- _SOURCE DATA_
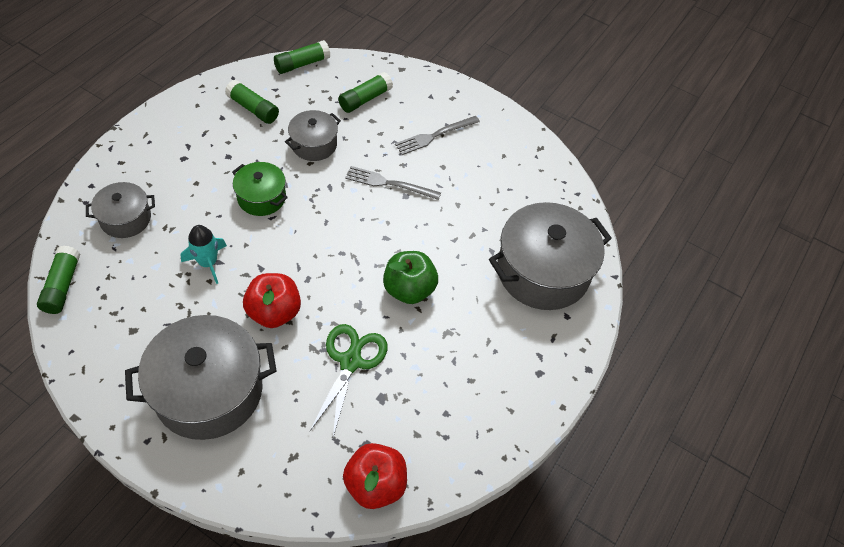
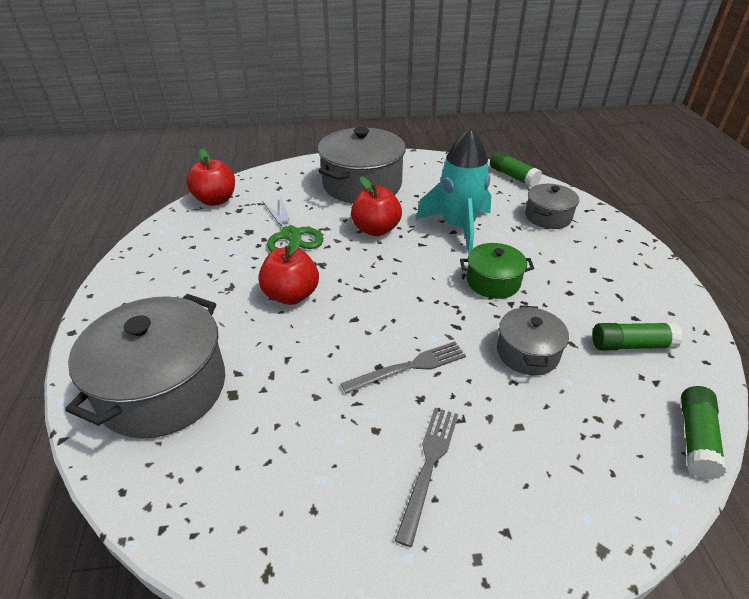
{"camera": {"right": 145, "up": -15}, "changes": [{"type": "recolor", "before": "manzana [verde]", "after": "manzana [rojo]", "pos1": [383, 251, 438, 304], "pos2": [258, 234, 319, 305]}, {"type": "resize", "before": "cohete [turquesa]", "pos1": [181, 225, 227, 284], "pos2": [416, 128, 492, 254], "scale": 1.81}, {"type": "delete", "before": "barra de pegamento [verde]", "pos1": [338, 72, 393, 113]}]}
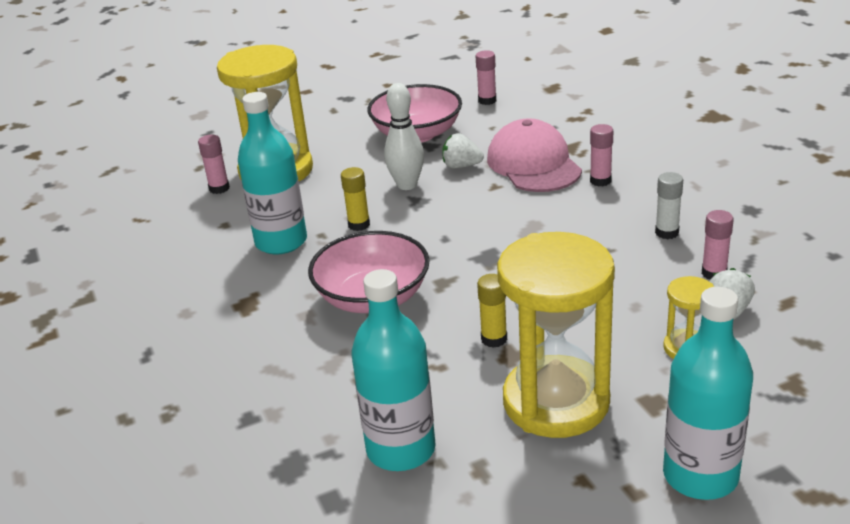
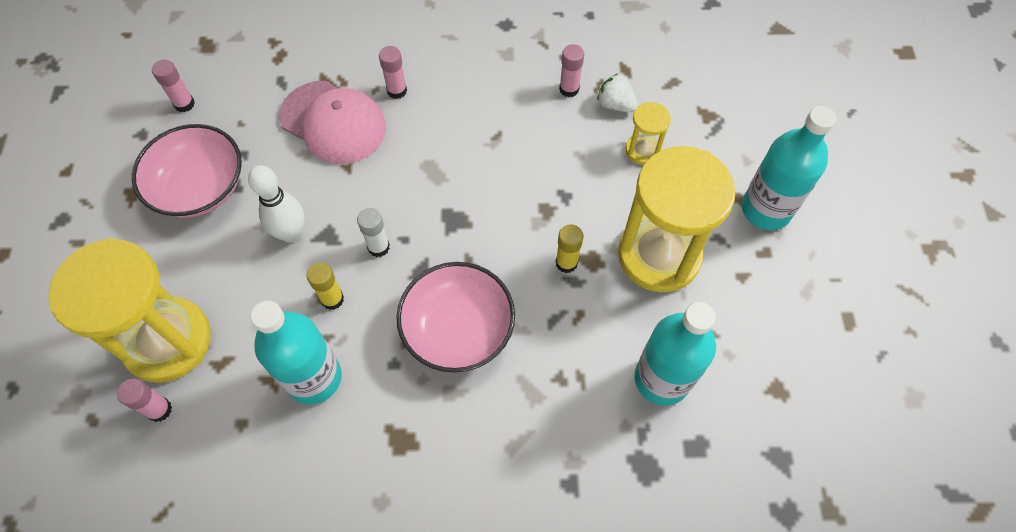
{"camera": {"right": -70, "up": 30}, "changes": [{"type": "rotate", "before": "gorra [rosa]", "pos1": [487, 118, 582, 192], "pos2": [279, 81, 386, 164], "turn": -150}, {"type": "move", "before": "barra de pegamento [blanco]", "pos1": [655, 172, 683, 239], "pos2": [357, 208, 390, 257]}, {"type": "delete", "before": "fresa [blanco]", "pos1": [442, 133, 484, 168]}]}
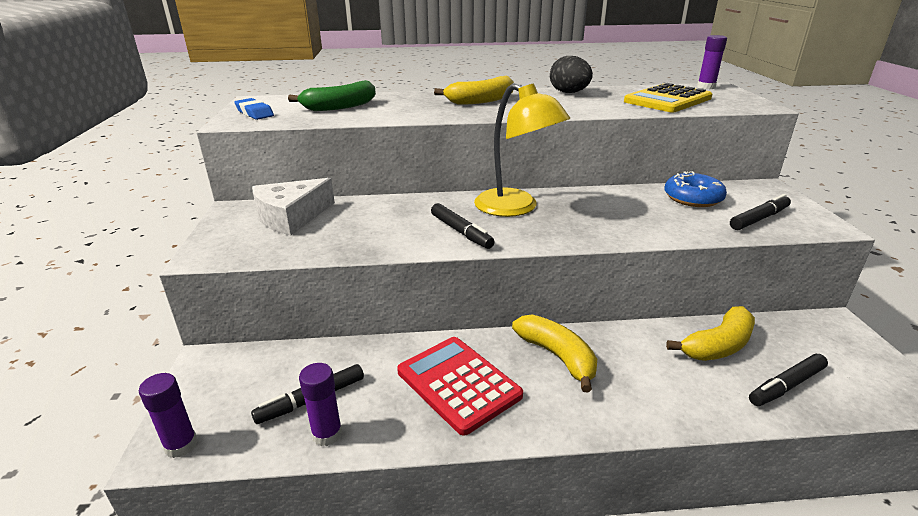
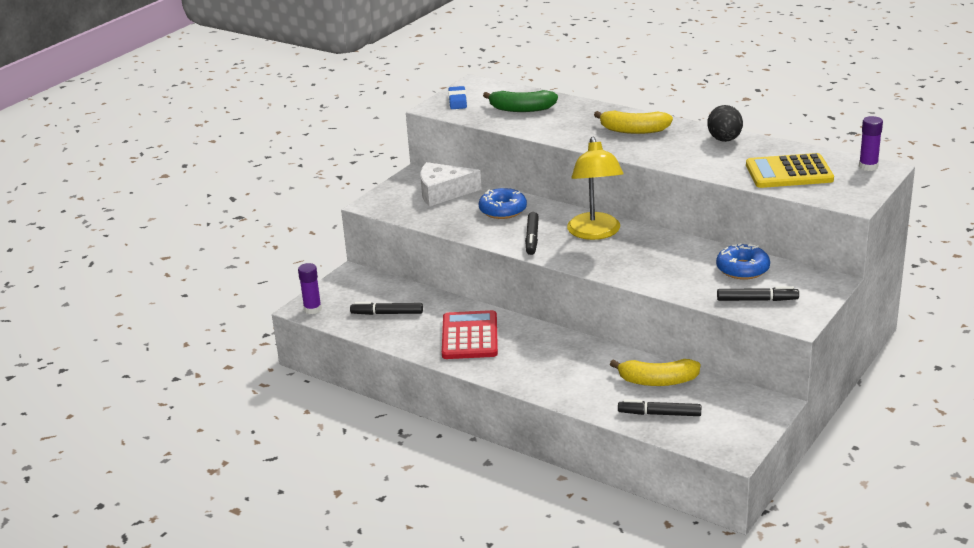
{"camera": {"right": 40, "up": 0}, "changes": [{"type": "insert", "after": "rosquilla [azul]", "pos2": [479, 188, 527, 219]}, {"type": "delete", "before": "barra de pegamento [morado]", "pos1": [299, 363, 342, 446]}, {"type": "delete", "before": "plátano [amarillo]", "pos1": [512, 314, 597, 393]}]}
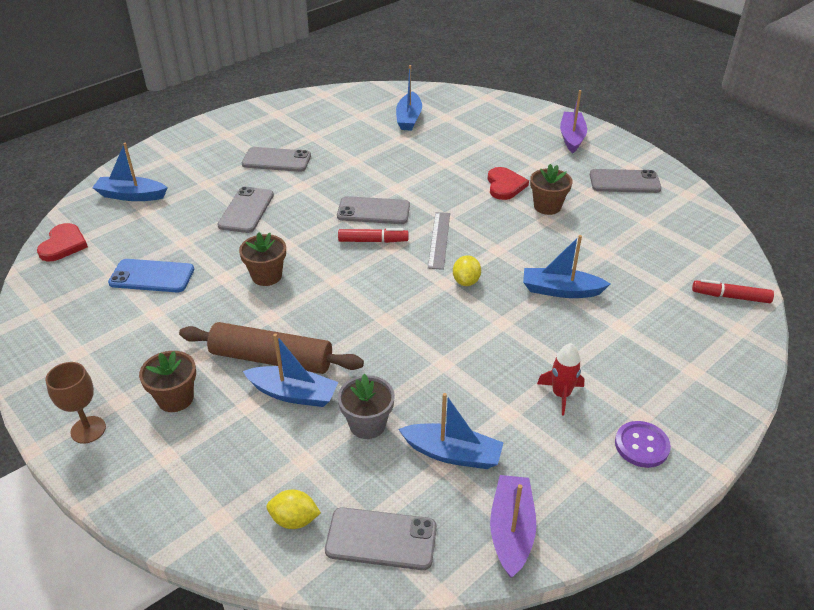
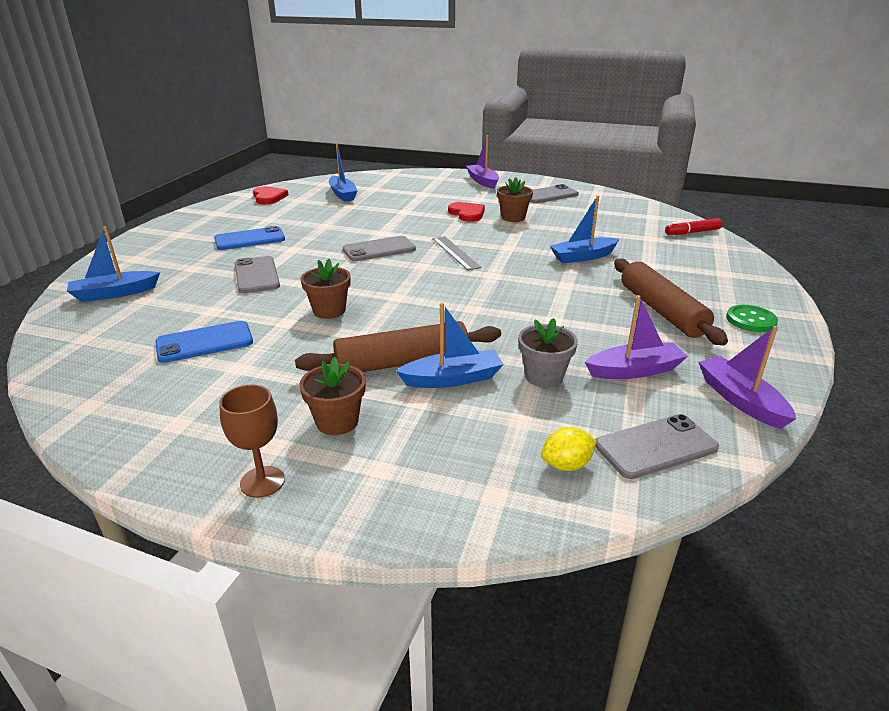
{"camera": {"right": -30, "up": -10}, "changes": [{"type": "recolor", "before": "móvil [gris]", "after": "móvil [azul]", "pos1": [242, 147, 311, 172], "pos2": [214, 226, 285, 250]}, {"type": "move", "before": "corazón [rojo]", "pos1": [37, 223, 88, 261], "pos2": [253, 186, 288, 204]}, {"type": "recolor", "before": "barco [azul]", "after": "barco [morado]", "pos1": [398, 393, 504, 469], "pos2": [585, 295, 688, 379]}, {"type": "replace", "before": "cohete [rojo]", "after": "rodillo [marrón]", "pos1": [537, 343, 585, 415], "pos2": [614, 259, 728, 345]}, {"type": "recolor", "before": "botón [morado]", "after": "botón [verde]", "pos1": [615, 421, 671, 468], "pos2": [726, 305, 778, 332]}, {"type": "delete", "before": "rotulador [rojo]", "pos1": [338, 228, 408, 243]}, {"type": "delete", "before": "limón [amarillo]", "pos1": [453, 255, 481, 286]}]}
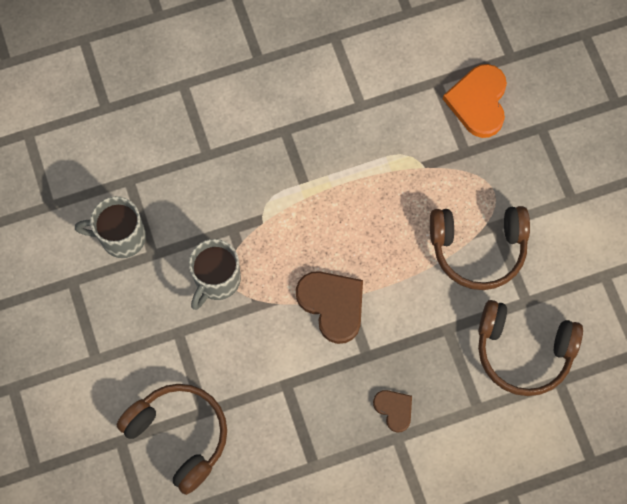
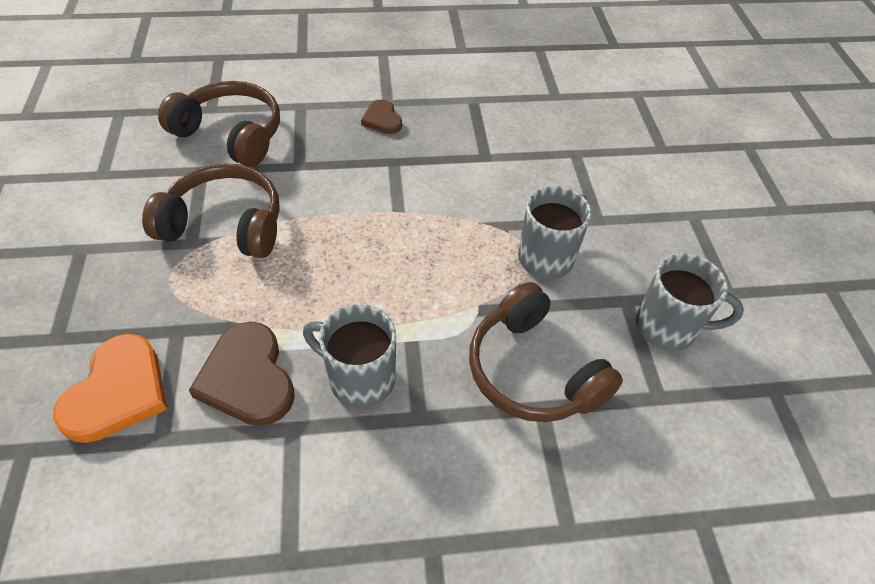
{"camera": {"right": -170, "up": -20}, "changes": [{"type": "move", "before": "corazón [marrón]", "pos1": [296, 271, 363, 344], "pos2": [189, 322, 295, 426]}, {"type": "insert", "after": "taza [gris]", "pos2": [303, 304, 396, 408]}, {"type": "move", "before": "auriculares [marrón]", "pos1": [117, 384, 227, 495], "pos2": [469, 282, 623, 422]}]}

- _PROMPT_
The whole listing above should be restated word for word, minus any images.

- _WORKED SOLUTION_
{"camera": {"right": 145, "up": -15}, "changes": [{"type": "recolor", "before": "manzana [verde]", "after": "manzana [rojo]", "pos1": [383, 251, 438, 304], "pos2": [258, 234, 319, 305]}, {"type": "resize", "before": "cohete [turquesa]", "pos1": [181, 225, 227, 284], "pos2": [416, 128, 492, 254], "scale": 1.81}, {"type": "delete", "before": "barra de pegamento [verde]", "pos1": [338, 72, 393, 113]}]}
{"camera": {"right": -70, "up": 30}, "changes": [{"type": "rotate", "before": "gorra [rosa]", "pos1": [487, 118, 582, 192], "pos2": [279, 81, 386, 164], "turn": -150}, {"type": "move", "before": "barra de pegamento [blanco]", "pos1": [655, 172, 683, 239], "pos2": [357, 208, 390, 257]}, {"type": "delete", "before": "fresa [blanco]", "pos1": [442, 133, 484, 168]}]}
{"camera": {"right": 40, "up": 0}, "changes": [{"type": "insert", "after": "rosquilla [azul]", "pos2": [479, 188, 527, 219]}, {"type": "delete", "before": "barra de pegamento [morado]", "pos1": [299, 363, 342, 446]}, {"type": "delete", "before": "plátano [amarillo]", "pos1": [512, 314, 597, 393]}]}
{"camera": {"right": -30, "up": -10}, "changes": [{"type": "recolor", "before": "móvil [gris]", "after": "móvil [azul]", "pos1": [242, 147, 311, 172], "pos2": [214, 226, 285, 250]}, {"type": "move", "before": "corazón [rojo]", "pos1": [37, 223, 88, 261], "pos2": [253, 186, 288, 204]}, {"type": "recolor", "before": "barco [azul]", "after": "barco [morado]", "pos1": [398, 393, 504, 469], "pos2": [585, 295, 688, 379]}, {"type": "replace", "before": "cohete [rojo]", "after": "rodillo [marrón]", "pos1": [537, 343, 585, 415], "pos2": [614, 259, 728, 345]}, {"type": "recolor", "before": "botón [morado]", "after": "botón [verde]", "pos1": [615, 421, 671, 468], "pos2": [726, 305, 778, 332]}, {"type": "delete", "before": "rotulador [rojo]", "pos1": [338, 228, 408, 243]}, {"type": "delete", "before": "limón [amarillo]", "pos1": [453, 255, 481, 286]}]}
{"camera": {"right": -170, "up": -20}, "changes": [{"type": "move", "before": "corazón [marrón]", "pos1": [296, 271, 363, 344], "pos2": [189, 322, 295, 426]}, {"type": "insert", "after": "taza [gris]", "pos2": [303, 304, 396, 408]}, {"type": "move", "before": "auriculares [marrón]", "pos1": [117, 384, 227, 495], "pos2": [469, 282, 623, 422]}]}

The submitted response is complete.